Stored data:

# # # #

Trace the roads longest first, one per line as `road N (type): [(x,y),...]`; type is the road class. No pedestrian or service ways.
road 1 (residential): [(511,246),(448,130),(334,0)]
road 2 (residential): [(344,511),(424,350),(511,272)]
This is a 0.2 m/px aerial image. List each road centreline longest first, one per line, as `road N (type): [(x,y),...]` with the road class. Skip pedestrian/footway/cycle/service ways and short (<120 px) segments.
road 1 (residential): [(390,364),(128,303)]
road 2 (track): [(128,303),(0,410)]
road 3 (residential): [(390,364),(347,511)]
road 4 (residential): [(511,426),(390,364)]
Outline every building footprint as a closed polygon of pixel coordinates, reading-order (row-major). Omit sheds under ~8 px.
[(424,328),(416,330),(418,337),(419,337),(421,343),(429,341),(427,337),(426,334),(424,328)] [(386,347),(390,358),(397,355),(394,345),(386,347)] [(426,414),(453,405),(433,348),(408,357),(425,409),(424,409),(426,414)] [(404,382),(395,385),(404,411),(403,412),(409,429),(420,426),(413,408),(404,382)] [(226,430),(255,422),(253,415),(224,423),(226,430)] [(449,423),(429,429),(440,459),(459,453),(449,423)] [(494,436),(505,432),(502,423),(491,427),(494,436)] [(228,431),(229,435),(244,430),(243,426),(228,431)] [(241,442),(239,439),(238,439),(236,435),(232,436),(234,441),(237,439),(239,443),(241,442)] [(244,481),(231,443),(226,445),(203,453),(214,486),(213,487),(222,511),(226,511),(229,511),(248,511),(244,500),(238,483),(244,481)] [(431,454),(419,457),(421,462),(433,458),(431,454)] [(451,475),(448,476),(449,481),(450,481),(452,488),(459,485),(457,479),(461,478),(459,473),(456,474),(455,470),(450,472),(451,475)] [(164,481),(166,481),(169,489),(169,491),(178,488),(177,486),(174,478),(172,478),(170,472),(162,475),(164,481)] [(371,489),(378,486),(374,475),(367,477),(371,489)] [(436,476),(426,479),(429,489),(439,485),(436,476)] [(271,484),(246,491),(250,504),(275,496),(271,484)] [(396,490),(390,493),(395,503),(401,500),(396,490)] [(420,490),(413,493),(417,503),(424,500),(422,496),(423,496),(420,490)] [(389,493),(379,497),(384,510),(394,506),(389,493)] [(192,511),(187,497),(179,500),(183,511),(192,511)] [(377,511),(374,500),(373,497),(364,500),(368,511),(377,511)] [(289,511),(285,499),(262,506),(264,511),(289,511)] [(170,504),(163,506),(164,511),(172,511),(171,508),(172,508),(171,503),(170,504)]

# # # #

What is being asked: Copy every one of the records above word for word, reproducing each line without any change.

Worked answer:
Trace the roads longest first, one per line as `road N (type): [(x,y),...]`; type is the road class. No pedestrian or service ways.
road 1 (residential): [(511,246),(448,130),(334,0)]
road 2 (residential): [(344,511),(424,350),(511,272)]
This is a 0.2 m/px aerial image. List each road centreline longest first, one per line, as `road N (type): [(x,y),...]` with the road class. Skip pedestrian/footway/cycle/service ways and short (<120 px) segments.
road 1 (residential): [(390,364),(128,303)]
road 2 (track): [(128,303),(0,410)]
road 3 (residential): [(390,364),(347,511)]
road 4 (residential): [(511,426),(390,364)]
Outline every building footprint as a closed polygon of pixel coordinates, reading-order (row-major). Omit sheds under ~8 px.
[(424,328),(416,330),(418,337),(419,337),(421,343),(429,341),(427,337),(426,334),(424,328)] [(386,347),(390,358),(397,355),(394,345),(386,347)] [(426,414),(453,405),(433,348),(408,357),(425,409),(424,409),(426,414)] [(404,382),(395,385),(404,411),(403,412),(409,429),(420,426),(413,408),(404,382)] [(226,430),(255,422),(253,415),(224,423),(226,430)] [(449,423),(429,429),(440,459),(459,453),(449,423)] [(494,436),(505,432),(502,423),(491,427),(494,436)] [(228,431),(229,435),(244,430),(243,426),(228,431)] [(241,442),(239,439),(238,439),(236,435),(232,436),(234,441),(237,439),(239,443),(241,442)] [(244,481),(231,443),(226,445),(203,453),(214,486),(213,487),(222,511),(226,511),(229,511),(248,511),(244,500),(238,483),(244,481)] [(431,454),(419,457),(421,462),(433,458),(431,454)] [(451,475),(448,476),(449,481),(450,481),(452,488),(459,485),(457,479),(461,478),(459,473),(456,474),(455,470),(450,472),(451,475)] [(164,481),(166,481),(169,489),(169,491),(178,488),(177,486),(174,478),(172,478),(170,472),(162,475),(164,481)] [(371,489),(378,486),(374,475),(367,477),(371,489)] [(436,476),(426,479),(429,489),(439,485),(436,476)] [(271,484),(246,491),(250,504),(275,496),(271,484)] [(396,490),(390,493),(395,503),(401,500),(396,490)] [(420,490),(413,493),(417,503),(424,500),(422,496),(423,496),(420,490)] [(389,493),(379,497),(384,510),(394,506),(389,493)] [(192,511),(187,497),(179,500),(183,511),(192,511)] [(377,511),(374,500),(373,497),(364,500),(368,511),(377,511)] [(289,511),(285,499),(262,506),(264,511),(289,511)] [(170,504),(163,506),(164,511),(172,511),(171,508),(172,508),(171,503),(170,504)]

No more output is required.